■ EXERCISE MATERIALS
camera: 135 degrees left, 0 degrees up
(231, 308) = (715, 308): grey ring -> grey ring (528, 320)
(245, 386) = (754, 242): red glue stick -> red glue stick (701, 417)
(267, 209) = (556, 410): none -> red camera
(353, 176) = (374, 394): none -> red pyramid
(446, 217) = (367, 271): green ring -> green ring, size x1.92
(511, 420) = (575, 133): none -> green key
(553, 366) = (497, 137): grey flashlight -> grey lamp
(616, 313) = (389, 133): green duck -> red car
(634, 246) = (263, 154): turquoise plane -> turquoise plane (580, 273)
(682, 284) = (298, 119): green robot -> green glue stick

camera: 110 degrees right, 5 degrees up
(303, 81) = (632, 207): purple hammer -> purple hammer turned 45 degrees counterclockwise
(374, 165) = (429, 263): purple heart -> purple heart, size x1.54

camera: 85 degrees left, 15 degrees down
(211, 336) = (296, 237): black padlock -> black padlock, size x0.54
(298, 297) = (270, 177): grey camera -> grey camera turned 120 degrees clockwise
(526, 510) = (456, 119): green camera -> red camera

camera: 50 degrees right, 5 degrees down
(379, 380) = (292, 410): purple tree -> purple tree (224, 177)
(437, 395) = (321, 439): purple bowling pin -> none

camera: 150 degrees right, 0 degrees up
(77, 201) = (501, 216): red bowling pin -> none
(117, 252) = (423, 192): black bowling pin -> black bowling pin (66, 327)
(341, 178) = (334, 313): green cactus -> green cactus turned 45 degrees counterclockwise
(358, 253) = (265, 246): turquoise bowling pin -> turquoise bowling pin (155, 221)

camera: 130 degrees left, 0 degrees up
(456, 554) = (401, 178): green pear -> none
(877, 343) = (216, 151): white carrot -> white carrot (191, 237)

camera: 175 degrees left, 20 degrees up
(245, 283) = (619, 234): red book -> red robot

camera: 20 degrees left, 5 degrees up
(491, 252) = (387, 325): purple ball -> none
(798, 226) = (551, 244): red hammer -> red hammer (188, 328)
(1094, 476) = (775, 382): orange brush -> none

■ WORK TO BE COMPLETED
All of the data above needs to be set down again exactly. Include every line.

■ SOLVED PROBLEM
camera: 135 degrees left, 0 degrees up
(231, 308) = (715, 308): grey ring -> grey ring (528, 320)
(245, 386) = (754, 242): red glue stick -> red glue stick (701, 417)
(267, 209) = (556, 410): none -> red camera
(353, 176) = (374, 394): none -> red pyramid
(446, 217) = (367, 271): green ring -> green ring, size x1.92
(511, 420) = (575, 133): none -> green key
(553, 366) = (497, 137): grey flashlight -> grey lamp
(616, 313) = (389, 133): green duck -> red car
(634, 246) = (263, 154): turquoise plane -> turquoise plane (580, 273)
(682, 284) = (298, 119): green robot -> green glue stick

camera: 110 degrees right, 5 degrees up
(303, 81) = (632, 207): purple hammer -> purple hammer turned 45 degrees counterclockwise
(374, 165) = (429, 263): purple heart -> purple heart, size x1.54

camera: 85 degrees left, 15 degrees down
(211, 336) = (296, 237): black padlock -> black padlock, size x0.54
(298, 297) = (270, 177): grey camera -> grey camera turned 120 degrees clockwise
(526, 510) = (456, 119): green camera -> red camera

camera: 50 degrees right, 5 degrees down
(379, 380) = (292, 410): purple tree -> purple tree (224, 177)
(437, 395) = (321, 439): purple bowling pin -> none

camera: 150 degrees right, 0 degrees up
(77, 201) = (501, 216): red bowling pin -> none
(117, 252) = (423, 192): black bowling pin -> black bowling pin (66, 327)
(341, 178) = (334, 313): green cactus -> green cactus turned 45 degrees counterclockwise
(358, 253) = (265, 246): turquoise bowling pin -> turquoise bowling pin (155, 221)

camera: 130 degrees left, 0 degrees up
(456, 554) = (401, 178): green pear -> none
(877, 343) = (216, 151): white carrot -> white carrot (191, 237)

camera: 175 degrees left, 20 degrees up
(245, 283) = (619, 234): red book -> red robot

camera: 20 degrees left, 5 degrees up
(491, 252) = (387, 325): purple ball -> none
(798, 226) = (551, 244): red hammer -> red hammer (188, 328)
(1094, 476) = (775, 382): orange brush -> none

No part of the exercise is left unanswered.